Object displacement listings:
[Start of section]

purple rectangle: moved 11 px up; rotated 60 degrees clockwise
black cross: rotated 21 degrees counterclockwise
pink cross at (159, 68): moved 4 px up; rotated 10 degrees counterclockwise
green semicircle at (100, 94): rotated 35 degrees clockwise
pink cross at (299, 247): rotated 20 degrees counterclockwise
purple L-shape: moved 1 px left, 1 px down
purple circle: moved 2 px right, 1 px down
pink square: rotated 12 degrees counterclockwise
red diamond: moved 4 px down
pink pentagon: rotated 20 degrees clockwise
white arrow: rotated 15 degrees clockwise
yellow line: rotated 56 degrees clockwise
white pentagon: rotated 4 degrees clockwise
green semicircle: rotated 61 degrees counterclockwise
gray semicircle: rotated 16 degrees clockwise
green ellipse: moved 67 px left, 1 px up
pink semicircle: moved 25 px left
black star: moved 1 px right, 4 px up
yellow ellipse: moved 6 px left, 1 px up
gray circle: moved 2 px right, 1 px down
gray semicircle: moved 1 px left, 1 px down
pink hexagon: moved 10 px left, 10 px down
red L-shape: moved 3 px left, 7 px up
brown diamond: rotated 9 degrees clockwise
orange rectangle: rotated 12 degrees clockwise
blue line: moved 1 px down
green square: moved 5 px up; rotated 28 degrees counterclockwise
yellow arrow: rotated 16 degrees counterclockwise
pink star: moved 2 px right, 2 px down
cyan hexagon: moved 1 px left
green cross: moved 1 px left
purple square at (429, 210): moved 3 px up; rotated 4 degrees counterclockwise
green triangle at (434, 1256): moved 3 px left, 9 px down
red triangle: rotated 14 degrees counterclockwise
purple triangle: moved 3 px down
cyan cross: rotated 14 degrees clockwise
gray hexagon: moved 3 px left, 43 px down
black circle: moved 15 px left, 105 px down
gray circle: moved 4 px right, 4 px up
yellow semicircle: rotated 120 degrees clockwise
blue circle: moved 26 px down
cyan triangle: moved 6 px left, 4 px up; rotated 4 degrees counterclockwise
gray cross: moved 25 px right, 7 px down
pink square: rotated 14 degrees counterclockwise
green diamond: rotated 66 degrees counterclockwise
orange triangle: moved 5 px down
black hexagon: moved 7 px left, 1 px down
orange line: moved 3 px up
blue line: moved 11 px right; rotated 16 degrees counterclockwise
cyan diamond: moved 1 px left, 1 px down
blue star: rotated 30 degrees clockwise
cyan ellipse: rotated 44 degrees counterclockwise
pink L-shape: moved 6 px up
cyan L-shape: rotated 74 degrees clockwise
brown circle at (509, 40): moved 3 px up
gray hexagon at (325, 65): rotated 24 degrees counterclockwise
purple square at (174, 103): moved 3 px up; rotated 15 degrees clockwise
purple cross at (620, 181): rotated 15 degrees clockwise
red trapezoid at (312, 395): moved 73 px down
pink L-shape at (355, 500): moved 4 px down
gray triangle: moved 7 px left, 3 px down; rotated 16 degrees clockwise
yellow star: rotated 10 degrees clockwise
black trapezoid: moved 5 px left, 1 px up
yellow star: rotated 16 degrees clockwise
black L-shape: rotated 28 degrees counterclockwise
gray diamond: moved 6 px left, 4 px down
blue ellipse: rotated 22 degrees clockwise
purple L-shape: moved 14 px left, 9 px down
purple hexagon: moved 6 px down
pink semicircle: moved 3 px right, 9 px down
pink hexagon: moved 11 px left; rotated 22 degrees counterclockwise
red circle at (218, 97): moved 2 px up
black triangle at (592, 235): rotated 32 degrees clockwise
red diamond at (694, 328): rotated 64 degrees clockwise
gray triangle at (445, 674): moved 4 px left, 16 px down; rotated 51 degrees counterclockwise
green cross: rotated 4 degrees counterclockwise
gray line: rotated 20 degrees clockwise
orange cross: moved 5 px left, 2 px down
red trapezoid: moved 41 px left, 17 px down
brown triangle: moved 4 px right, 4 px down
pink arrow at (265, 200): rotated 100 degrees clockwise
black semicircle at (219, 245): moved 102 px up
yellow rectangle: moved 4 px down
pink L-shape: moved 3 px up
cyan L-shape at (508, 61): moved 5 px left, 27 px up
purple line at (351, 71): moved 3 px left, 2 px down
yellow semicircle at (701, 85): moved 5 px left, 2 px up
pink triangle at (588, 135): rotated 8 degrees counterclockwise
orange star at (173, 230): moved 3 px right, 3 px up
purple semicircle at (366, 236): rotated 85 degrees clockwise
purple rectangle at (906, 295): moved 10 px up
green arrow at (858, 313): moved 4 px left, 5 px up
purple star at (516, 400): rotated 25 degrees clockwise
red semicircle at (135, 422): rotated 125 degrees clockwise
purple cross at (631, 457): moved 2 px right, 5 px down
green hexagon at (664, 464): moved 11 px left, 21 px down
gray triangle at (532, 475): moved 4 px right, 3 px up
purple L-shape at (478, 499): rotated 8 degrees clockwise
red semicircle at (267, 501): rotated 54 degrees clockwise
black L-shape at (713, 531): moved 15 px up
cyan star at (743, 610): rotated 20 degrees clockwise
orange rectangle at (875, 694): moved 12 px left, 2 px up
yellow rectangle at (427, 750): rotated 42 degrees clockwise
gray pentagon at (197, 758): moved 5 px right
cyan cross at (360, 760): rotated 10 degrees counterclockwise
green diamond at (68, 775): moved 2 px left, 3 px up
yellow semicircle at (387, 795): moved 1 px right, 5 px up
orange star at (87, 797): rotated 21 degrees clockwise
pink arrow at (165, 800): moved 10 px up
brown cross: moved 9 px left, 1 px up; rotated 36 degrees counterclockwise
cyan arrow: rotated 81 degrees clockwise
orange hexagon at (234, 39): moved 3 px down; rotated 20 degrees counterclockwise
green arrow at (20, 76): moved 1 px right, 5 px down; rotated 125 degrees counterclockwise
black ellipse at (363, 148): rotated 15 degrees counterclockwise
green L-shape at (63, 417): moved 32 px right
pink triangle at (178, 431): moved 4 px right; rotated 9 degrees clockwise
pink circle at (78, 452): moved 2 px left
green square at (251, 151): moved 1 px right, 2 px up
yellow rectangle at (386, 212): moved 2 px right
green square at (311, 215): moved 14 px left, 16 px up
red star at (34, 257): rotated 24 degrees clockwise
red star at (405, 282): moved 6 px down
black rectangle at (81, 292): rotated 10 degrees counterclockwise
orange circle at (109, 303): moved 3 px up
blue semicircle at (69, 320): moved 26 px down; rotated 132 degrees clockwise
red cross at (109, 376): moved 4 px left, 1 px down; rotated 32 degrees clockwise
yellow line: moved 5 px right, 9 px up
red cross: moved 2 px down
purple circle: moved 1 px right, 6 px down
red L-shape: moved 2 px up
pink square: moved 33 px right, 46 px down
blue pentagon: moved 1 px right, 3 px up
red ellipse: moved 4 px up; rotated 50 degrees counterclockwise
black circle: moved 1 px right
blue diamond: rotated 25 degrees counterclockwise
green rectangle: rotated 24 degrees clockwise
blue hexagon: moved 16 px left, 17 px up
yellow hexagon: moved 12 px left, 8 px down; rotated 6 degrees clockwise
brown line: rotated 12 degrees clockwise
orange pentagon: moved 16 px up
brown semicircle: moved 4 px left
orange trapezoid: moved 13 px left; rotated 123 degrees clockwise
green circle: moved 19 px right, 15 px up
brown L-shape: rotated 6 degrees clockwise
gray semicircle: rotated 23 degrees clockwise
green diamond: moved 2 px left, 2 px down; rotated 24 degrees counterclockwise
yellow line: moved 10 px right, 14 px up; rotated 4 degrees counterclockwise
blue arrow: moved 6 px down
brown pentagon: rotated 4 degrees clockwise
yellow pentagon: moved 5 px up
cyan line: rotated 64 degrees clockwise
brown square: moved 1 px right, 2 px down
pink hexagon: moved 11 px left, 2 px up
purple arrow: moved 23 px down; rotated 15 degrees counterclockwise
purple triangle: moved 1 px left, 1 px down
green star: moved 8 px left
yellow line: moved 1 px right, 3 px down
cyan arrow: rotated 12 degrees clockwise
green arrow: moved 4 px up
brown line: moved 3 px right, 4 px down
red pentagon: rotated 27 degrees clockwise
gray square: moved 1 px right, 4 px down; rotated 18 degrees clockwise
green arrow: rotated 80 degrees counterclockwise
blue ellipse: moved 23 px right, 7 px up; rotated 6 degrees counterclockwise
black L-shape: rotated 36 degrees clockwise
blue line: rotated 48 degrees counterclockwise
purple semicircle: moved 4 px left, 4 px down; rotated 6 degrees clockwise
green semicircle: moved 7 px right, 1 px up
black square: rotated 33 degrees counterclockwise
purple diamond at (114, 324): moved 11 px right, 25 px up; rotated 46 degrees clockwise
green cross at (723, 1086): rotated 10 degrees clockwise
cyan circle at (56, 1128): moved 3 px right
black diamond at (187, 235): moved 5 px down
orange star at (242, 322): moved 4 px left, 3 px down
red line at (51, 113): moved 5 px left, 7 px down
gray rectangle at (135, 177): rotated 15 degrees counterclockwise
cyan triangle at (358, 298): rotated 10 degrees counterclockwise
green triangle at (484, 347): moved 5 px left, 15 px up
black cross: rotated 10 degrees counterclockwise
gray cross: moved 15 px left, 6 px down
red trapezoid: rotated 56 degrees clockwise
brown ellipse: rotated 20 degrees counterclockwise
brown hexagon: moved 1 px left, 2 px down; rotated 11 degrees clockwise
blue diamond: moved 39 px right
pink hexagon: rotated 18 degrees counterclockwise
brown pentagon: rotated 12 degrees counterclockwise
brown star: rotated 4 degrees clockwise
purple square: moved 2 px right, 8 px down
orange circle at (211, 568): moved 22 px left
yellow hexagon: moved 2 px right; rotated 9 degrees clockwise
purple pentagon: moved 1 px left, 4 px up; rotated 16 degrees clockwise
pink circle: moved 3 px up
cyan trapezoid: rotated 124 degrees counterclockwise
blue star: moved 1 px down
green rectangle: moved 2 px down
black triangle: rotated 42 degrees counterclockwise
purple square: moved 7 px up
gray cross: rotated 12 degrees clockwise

[End of section]

Using the entries above, give back exactly the line containing "brown circle at (509, 40): moved 3 px up", the line containing "yellow star: rotated 10 degrees clockwise", and every line between them, and nothing else.

Result —
brown circle at (509, 40): moved 3 px up
gray hexagon at (325, 65): rotated 24 degrees counterclockwise
purple square at (174, 103): moved 3 px up; rotated 15 degrees clockwise
purple cross at (620, 181): rotated 15 degrees clockwise
red trapezoid at (312, 395): moved 73 px down
pink L-shape at (355, 500): moved 4 px down
gray triangle: moved 7 px left, 3 px down; rotated 16 degrees clockwise
yellow star: rotated 10 degrees clockwise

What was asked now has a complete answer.